# Task prompt
Copy out again, unchanged, the line that contains "camera: 140 degrees right, 5 degrees up" and every line after it down to the last line of the data.

# Task material
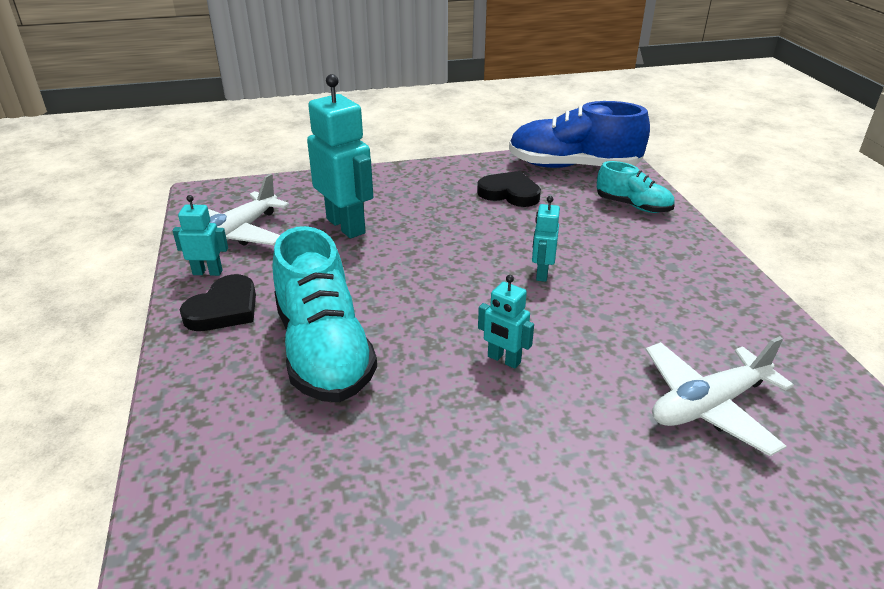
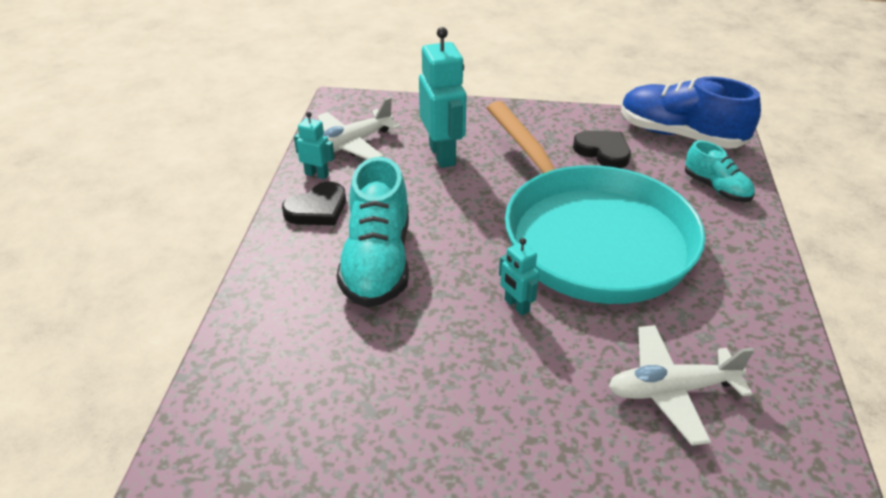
camera: 20 degrees right, 5 degrees up
turquoise robot [532,196,560,282] -> turquoise pan [487,101,705,304]

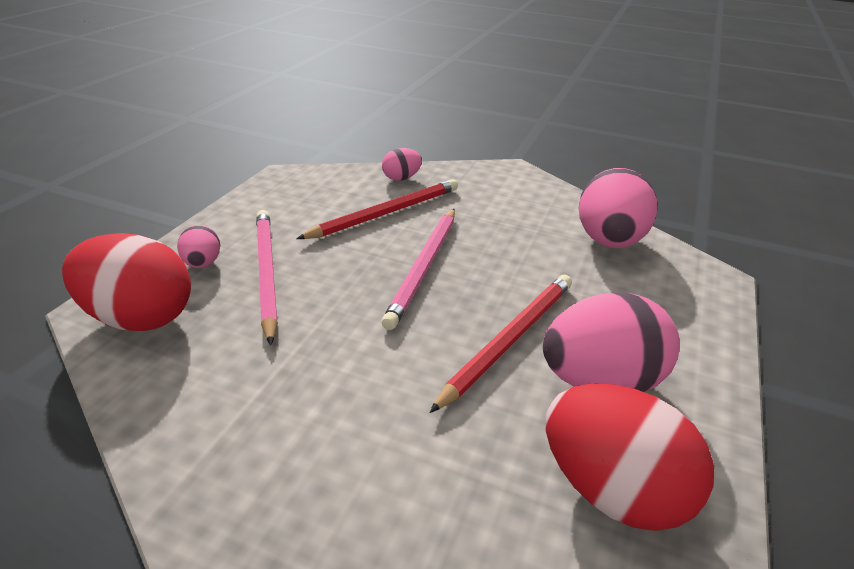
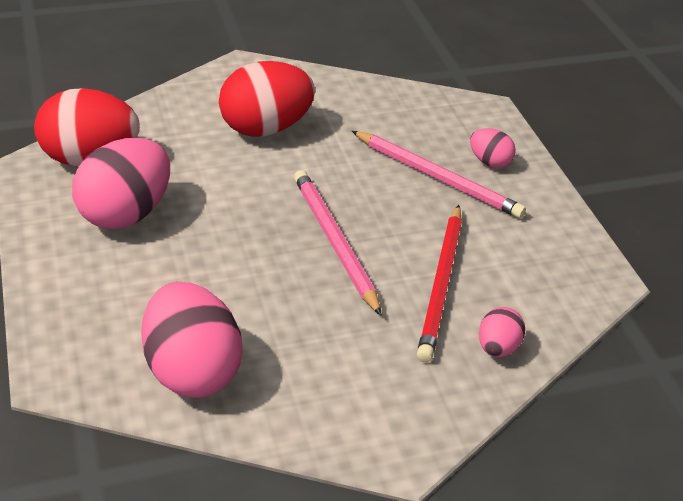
camera: 140 degrees right, 5 degrees up
red egg [62,233,191,331] -> red egg moved to [219,61,315,137]
red pencil [429,275,572,413] -> none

# Completed task
camera: 140 degrees right, 5 degrees up
red egg [62,233,191,331] -> red egg moved to [219,61,315,137]
red pencil [429,275,572,413] -> none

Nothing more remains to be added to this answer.